Print, exactly and with no pictures, the line containing "Someone carried the corazón/rosa" and each line after it to the end of the entries below.

Image sets with object changes
------------------------------------

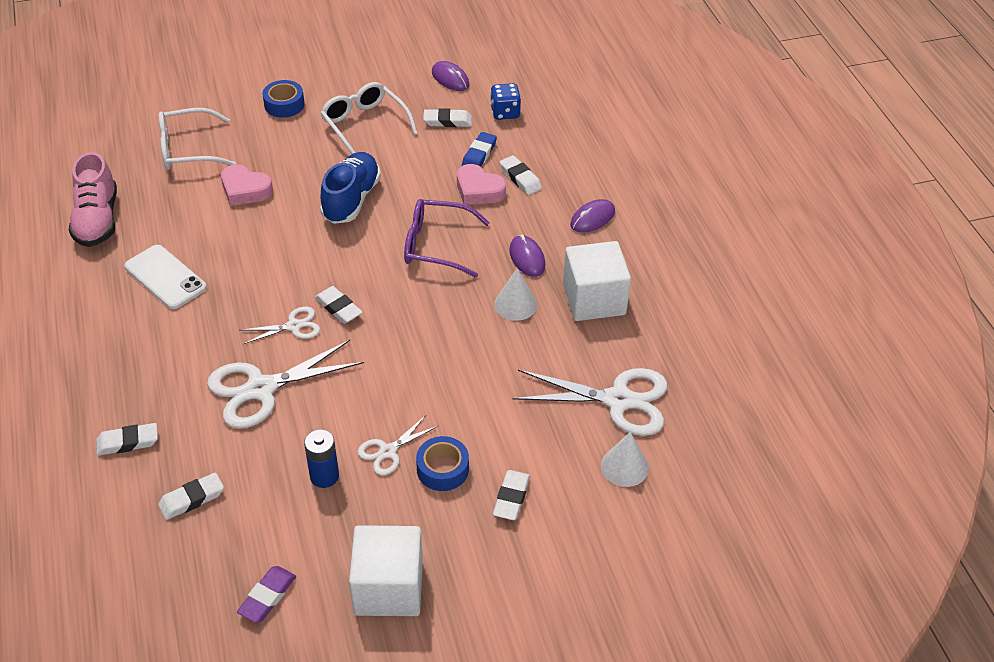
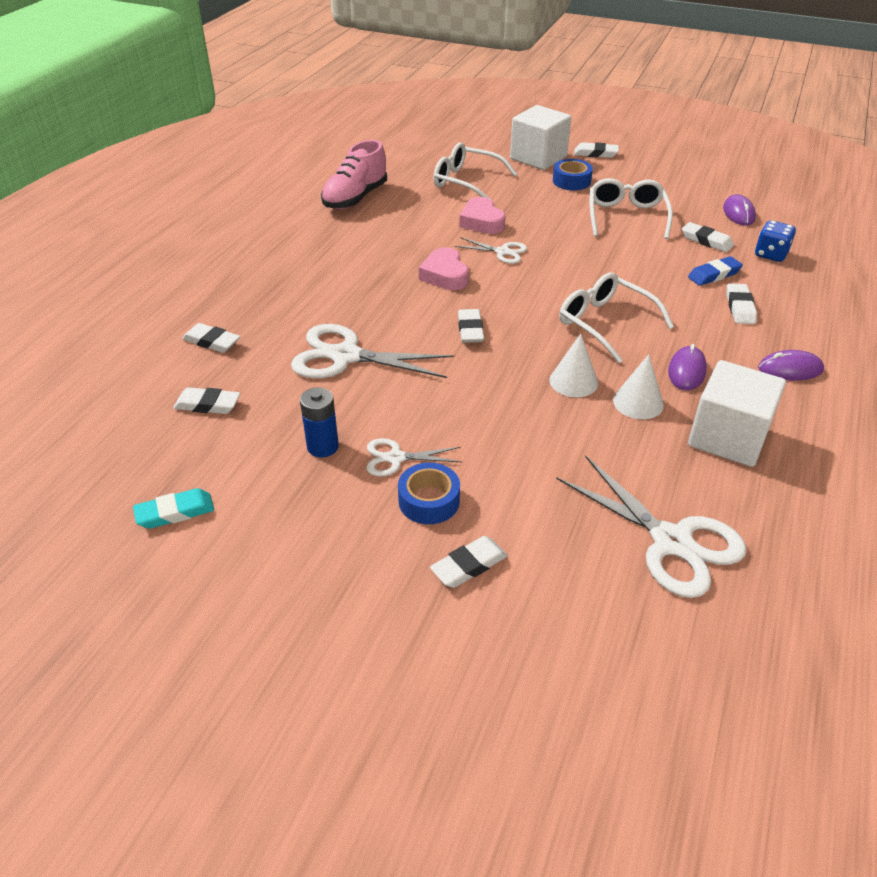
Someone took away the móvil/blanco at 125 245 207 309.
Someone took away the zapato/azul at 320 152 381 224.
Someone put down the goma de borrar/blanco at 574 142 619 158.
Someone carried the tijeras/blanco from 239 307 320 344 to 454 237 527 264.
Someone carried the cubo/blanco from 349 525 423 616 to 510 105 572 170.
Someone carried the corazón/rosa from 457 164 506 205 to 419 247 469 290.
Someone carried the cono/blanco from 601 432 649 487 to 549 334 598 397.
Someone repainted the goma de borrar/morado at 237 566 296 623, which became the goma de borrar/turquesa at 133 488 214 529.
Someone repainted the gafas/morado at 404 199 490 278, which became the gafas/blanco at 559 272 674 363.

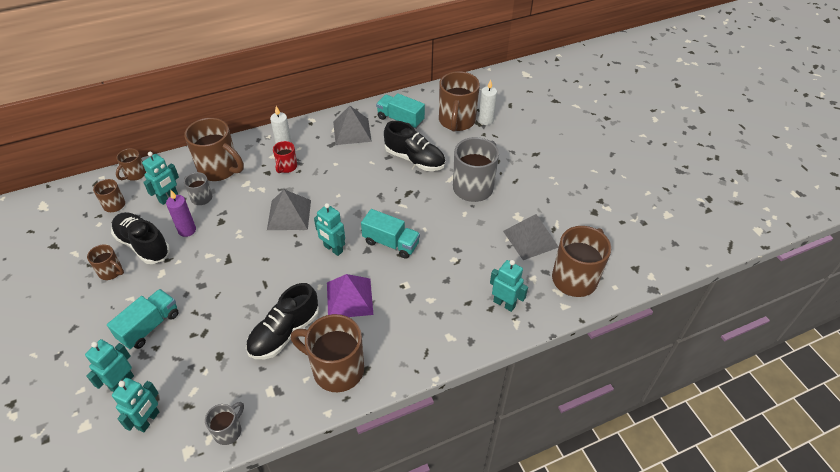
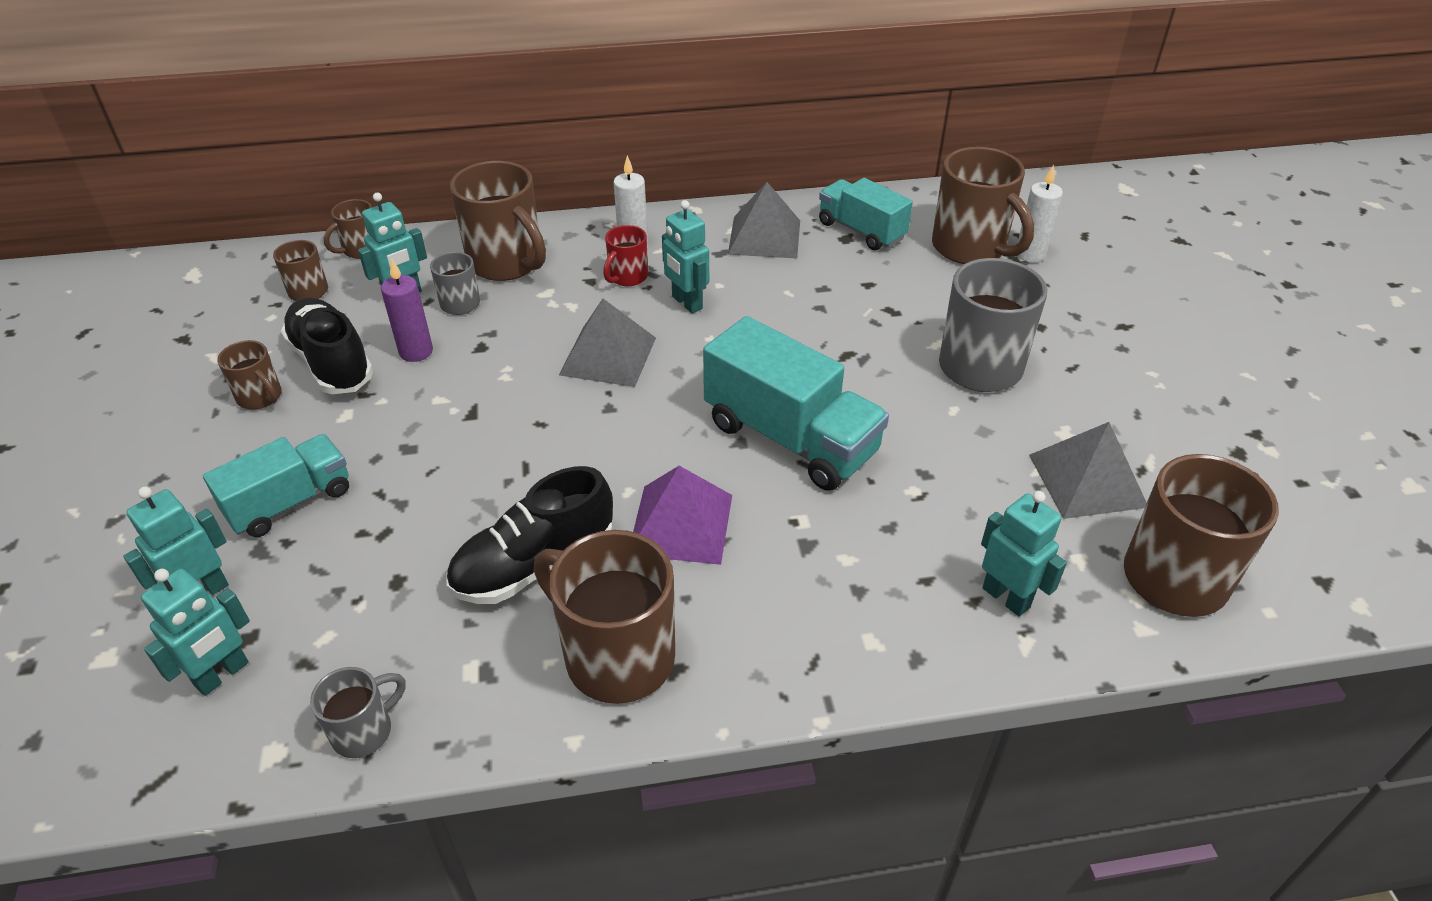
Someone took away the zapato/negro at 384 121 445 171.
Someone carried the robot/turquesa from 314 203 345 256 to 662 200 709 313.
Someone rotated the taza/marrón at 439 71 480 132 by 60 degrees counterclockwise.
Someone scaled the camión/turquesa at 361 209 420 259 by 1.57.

------------------------------------

◆ **Answer box**
Someone carried the corazón/rosa from 457 164 506 205 to 419 247 469 290.
Someone carried the cono/blanco from 601 432 649 487 to 549 334 598 397.
Someone repainted the goma de borrar/morado at 237 566 296 623, which became the goma de borrar/turquesa at 133 488 214 529.
Someone repainted the gafas/morado at 404 199 490 278, which became the gafas/blanco at 559 272 674 363.

Someone took away the zapato/negro at 384 121 445 171.
Someone carried the robot/turquesa from 314 203 345 256 to 662 200 709 313.
Someone rotated the taza/marrón at 439 71 480 132 by 60 degrees counterclockwise.
Someone scaled the camión/turquesa at 361 209 420 259 by 1.57.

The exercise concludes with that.